(Beginning of DATA SUPPLIED)
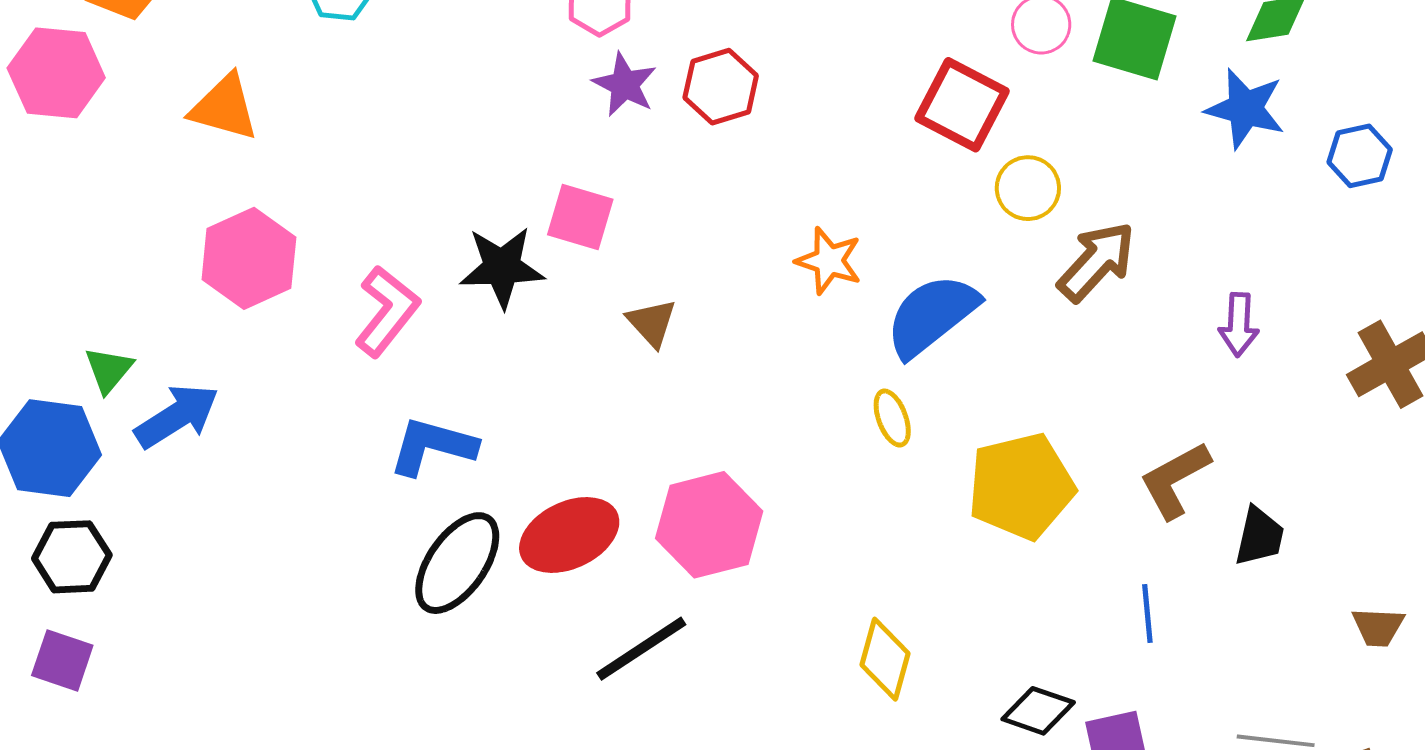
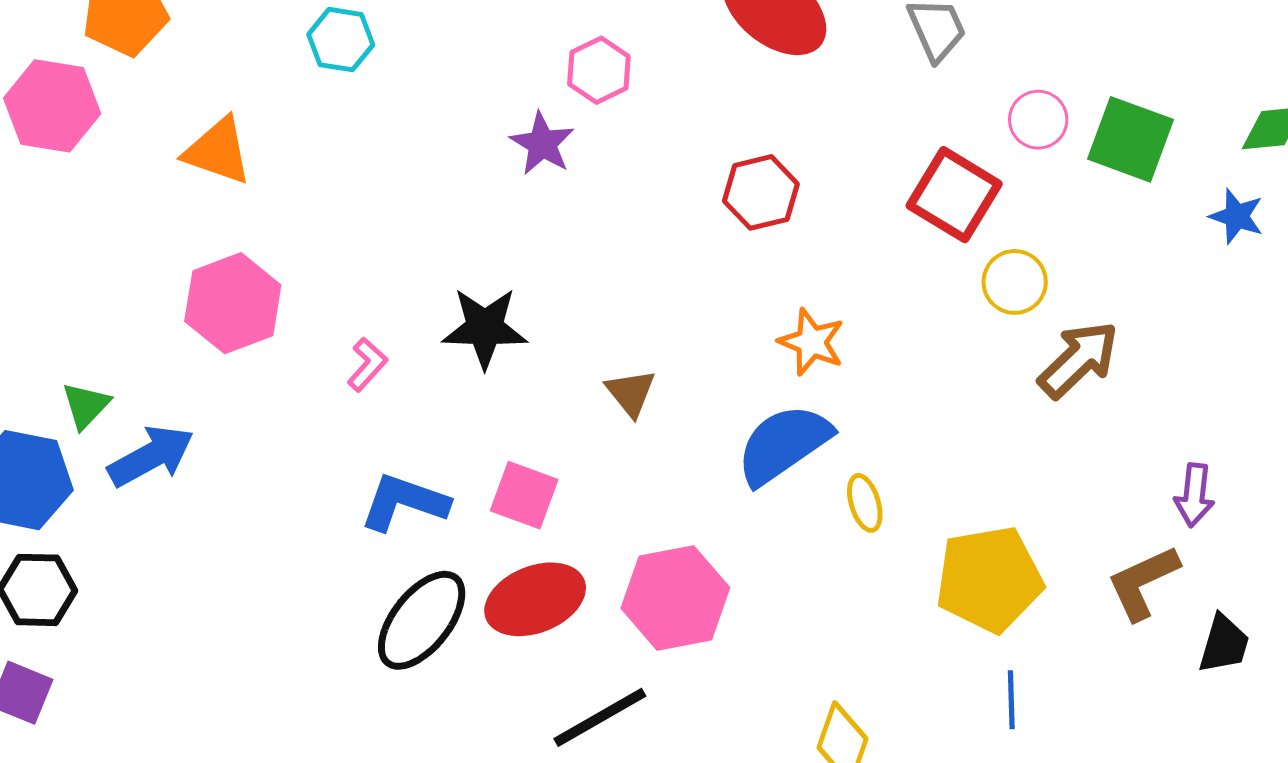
purple star: (625, 85) -> (542, 144), moved
red hexagon: (721, 87) -> (761, 192), moved
blue star: (1245, 109) -> (1237, 216), size x0.7
pink square: (580, 217) -> (524, 495), moved
pink L-shape: (387, 311) -> (367, 364), size x0.6
blue semicircle: (932, 315) -> (783, 444), moved
purple arrow: (1239, 325) -> (1194, 495), moved
blue line: (1147, 613) -> (1011, 700), moved

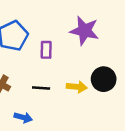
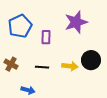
purple star: (84, 31) -> (76, 22), turned -30

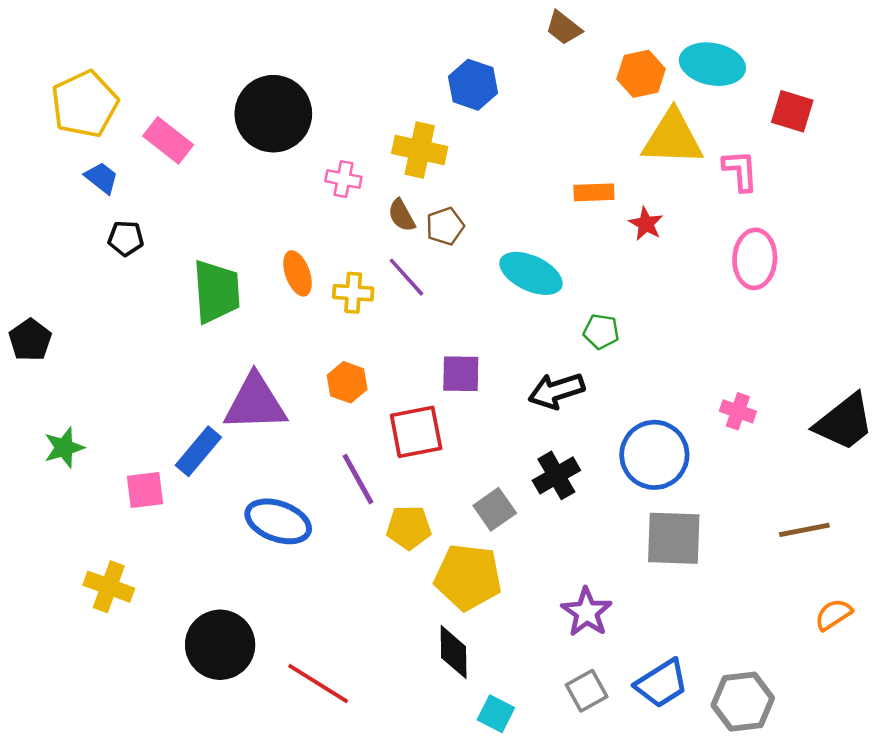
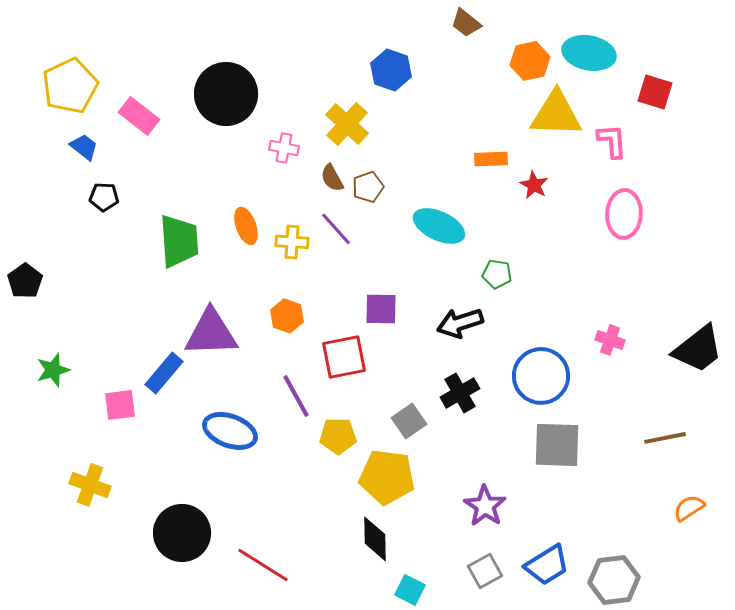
yellow cross: (420, 150) -> (347, 124), turned 30

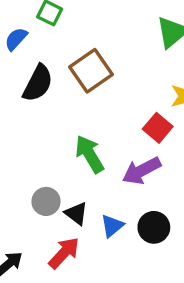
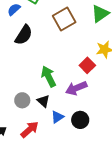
brown square: (91, 71) -> (64, 19), moved
black triangle: (76, 213) -> (43, 101), moved

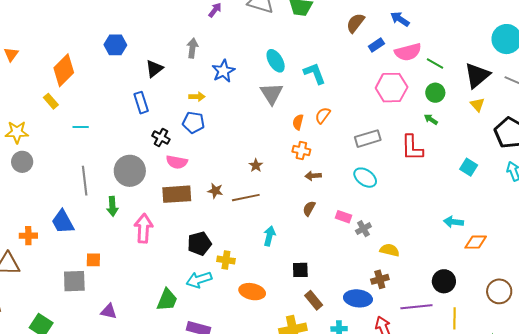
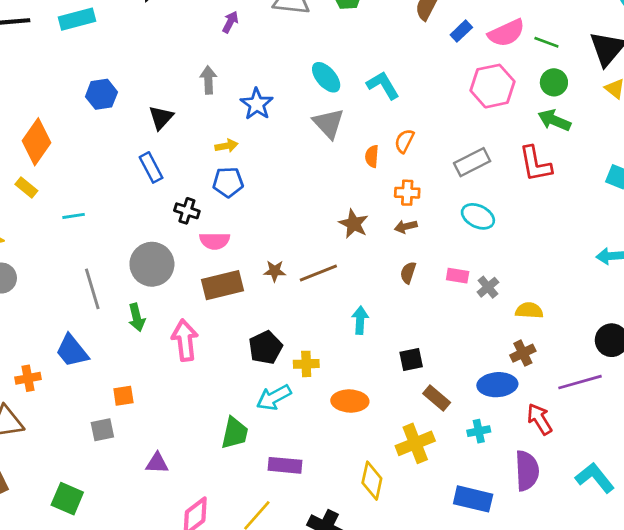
green arrow: (431, 119) -> (554, 120), size x1.6
orange cross: (301, 151) -> (407, 193), moved
brown star: (256, 165) -> (354, 224), moved, size x1.5
gray square: (74, 281) -> (102, 430), size x0.7

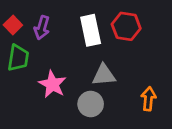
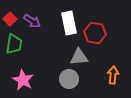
red hexagon: (126, 26) -> (95, 33), moved
purple arrow: (42, 28) -> (32, 21), turned -72
pink star: (52, 84) -> (23, 80), moved

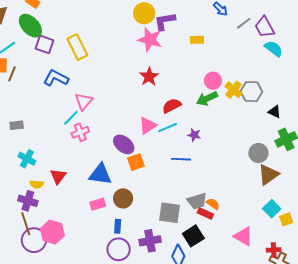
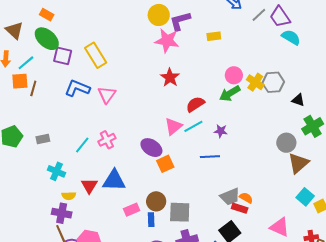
pink triangle: (84, 101) -> (107, 95), moved
cyan line: (71, 118) -> (82, 145), moved
blue triangle: (100, 174) -> (114, 180), moved
gray square: (169, 213) -> (180, 212), moved
blue rectangle: (118, 226) -> (151, 220), moved

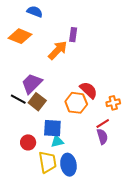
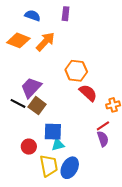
purple rectangle: (73, 35) -> (66, 14), moved
orange arrow: (58, 50) -> (45, 42), moved
orange hexagon: (76, 103) -> (76, 71), moved
blue ellipse: (68, 165) -> (70, 168), turned 40

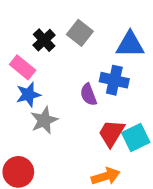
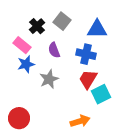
purple semicircle: (88, 95) -> (54, 50), moved
gray star: (44, 120) -> (49, 79), moved
red trapezoid: (111, 133) -> (88, 79), moved

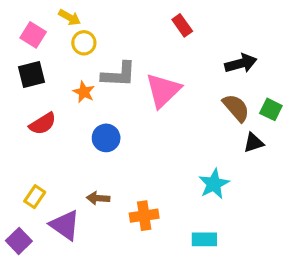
(End of DATA SUPPLIED)
WHAT THE TASK REQUIRES: Repeat the listing above in full, exactly, and omit its pictures.

ANSWER FOR THIS EXERCISE:
purple star: (625, 85) -> (542, 144), moved
red hexagon: (721, 87) -> (761, 192), moved
blue star: (1245, 109) -> (1237, 216), size x0.7
pink square: (580, 217) -> (524, 495), moved
pink L-shape: (387, 311) -> (367, 364), size x0.6
blue semicircle: (932, 315) -> (783, 444), moved
purple arrow: (1239, 325) -> (1194, 495), moved
blue line: (1147, 613) -> (1011, 700), moved

purple star: (84, 31) -> (76, 22), turned -30

yellow cross: (420, 150) -> (347, 124), turned 30

brown square: (91, 71) -> (64, 19), moved
black triangle: (76, 213) -> (43, 101), moved

green arrow: (431, 119) -> (554, 120), size x1.6
orange cross: (301, 151) -> (407, 193), moved
brown star: (256, 165) -> (354, 224), moved, size x1.5
gray square: (74, 281) -> (102, 430), size x0.7

red hexagon: (126, 26) -> (95, 33), moved
purple arrow: (42, 28) -> (32, 21), turned -72
pink star: (52, 84) -> (23, 80), moved

pink triangle: (84, 101) -> (107, 95), moved
cyan line: (71, 118) -> (82, 145), moved
blue triangle: (100, 174) -> (114, 180), moved
gray square: (169, 213) -> (180, 212), moved
blue rectangle: (118, 226) -> (151, 220), moved

purple rectangle: (73, 35) -> (66, 14), moved
orange arrow: (58, 50) -> (45, 42), moved
orange hexagon: (76, 103) -> (76, 71), moved
blue ellipse: (68, 165) -> (70, 168), turned 40

purple semicircle: (88, 95) -> (54, 50), moved
gray star: (44, 120) -> (49, 79), moved
red trapezoid: (111, 133) -> (88, 79), moved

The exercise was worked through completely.